— What needs to be done —
In the copy you make, include no pictures, and transcribe every record exactly.
*** Records to process
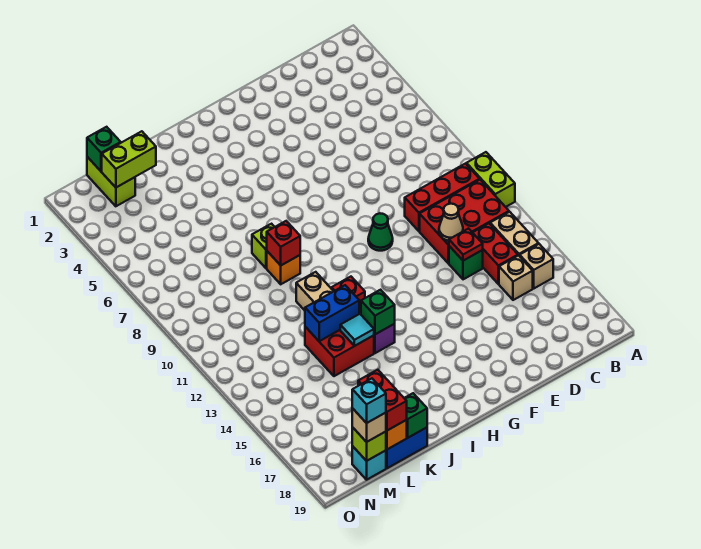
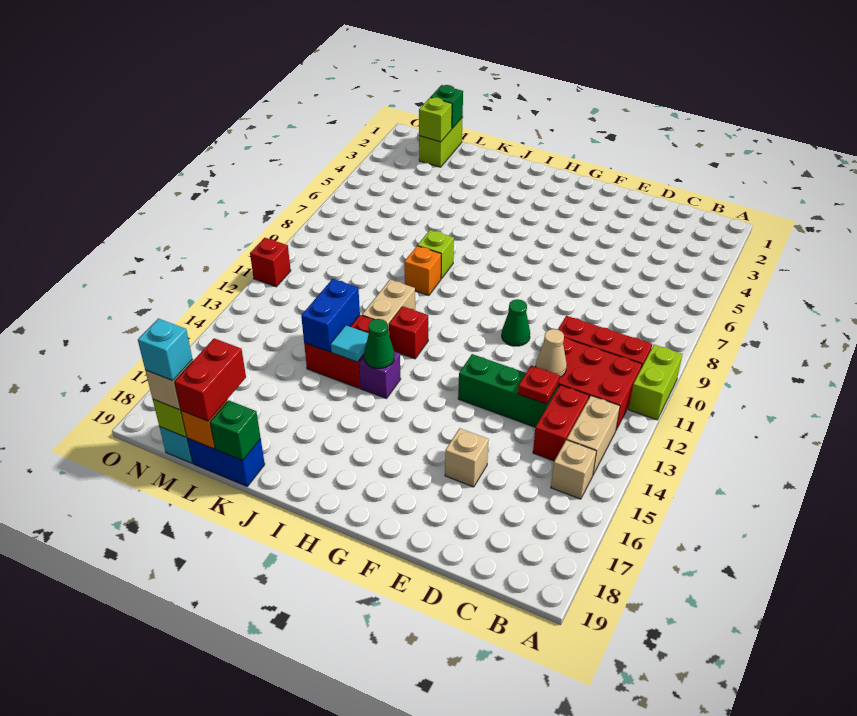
tan brick C15 level 1 -> tan brick E16 level 1
green brick D13 level 1 -> green brick D13:F13 level 1
green brick I14 level 2 -> green cone I14 level 2
red brick J9 level 2 -> red brick O11 level 1
blue brick J13:K13 level 2 -> blue brick K13:K14 level 2
lime brick L2:M2 level 2 -> lime brick M2 level 2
******
— Response for this exercise —
tan brick C15 level 1 -> tan brick E16 level 1
green brick D13 level 1 -> green brick D13:F13 level 1
green brick I14 level 2 -> green cone I14 level 2
red brick J9 level 2 -> red brick O11 level 1
blue brick J13:K13 level 2 -> blue brick K13:K14 level 2
lime brick L2:M2 level 2 -> lime brick M2 level 2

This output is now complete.